## WORK ORDER
Report back every line in the data that includes the string "grey".

## DATA BLOCK
+++

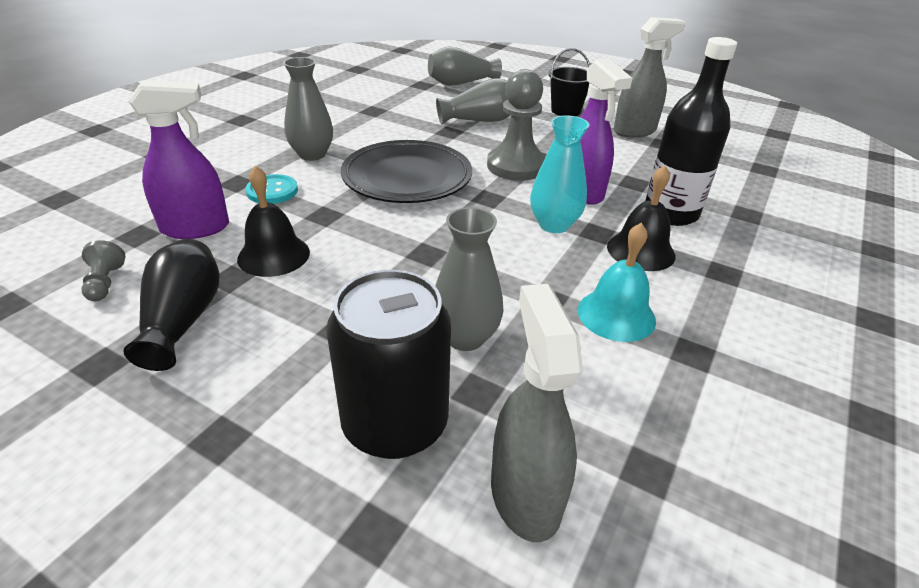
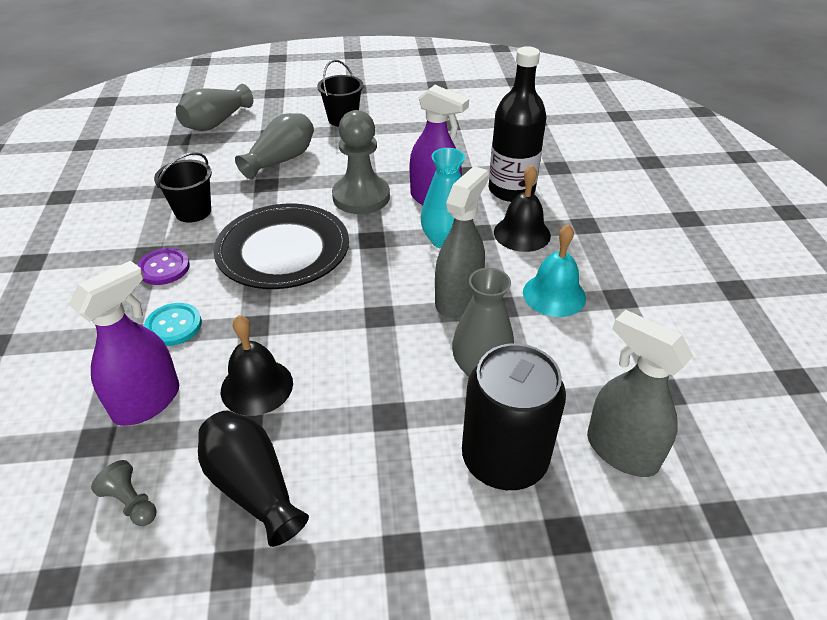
camera: 35 degrees left, 5 degrees up
(312, 154) = (164, 268): grey vase -> purple button
(375, 129) = (193, 211): none -> black bucket
(634, 131) = (416, 119): grey spray bottle -> grey spray bottle (458, 299)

+++

## ANSWER SPACE
(312, 154) = (164, 268): grey vase -> purple button
(634, 131) = (416, 119): grey spray bottle -> grey spray bottle (458, 299)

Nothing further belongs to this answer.